Find every line below that contains the word "green" and copy it out.
-------- Information shown
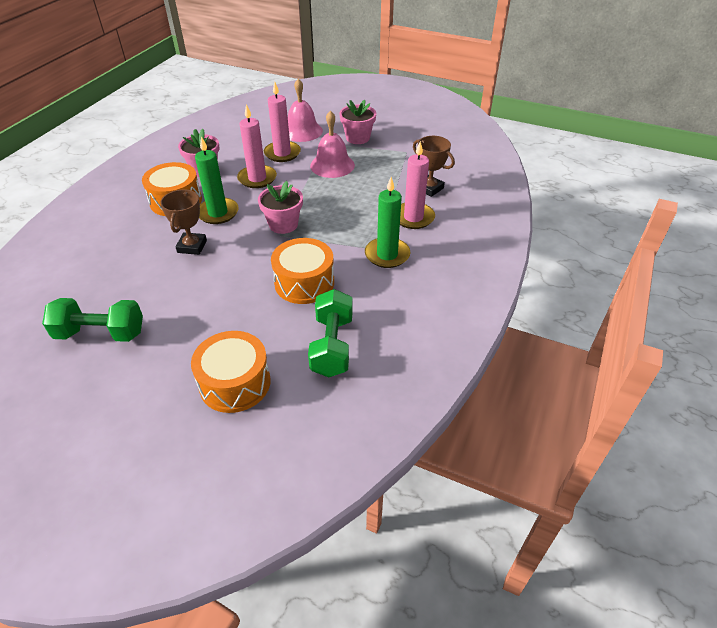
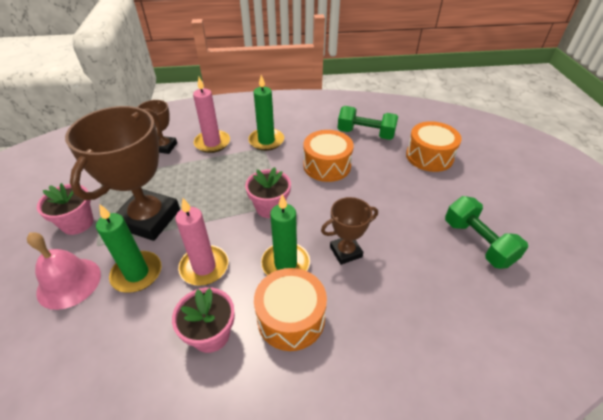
camera: 120 degrees left, 0 degrees up
(282, 153) = (137, 273): pink candle -> green candle
(332, 165) = (149, 219): pink bell -> brown trophy
(332, 346) = (365, 134): green dumbbell -> green dumbbell turned 45 degrees clockwise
----------------
## Task solution
(282, 153) = (137, 273): pink candle -> green candle
(332, 346) = (365, 134): green dumbbell -> green dumbbell turned 45 degrees clockwise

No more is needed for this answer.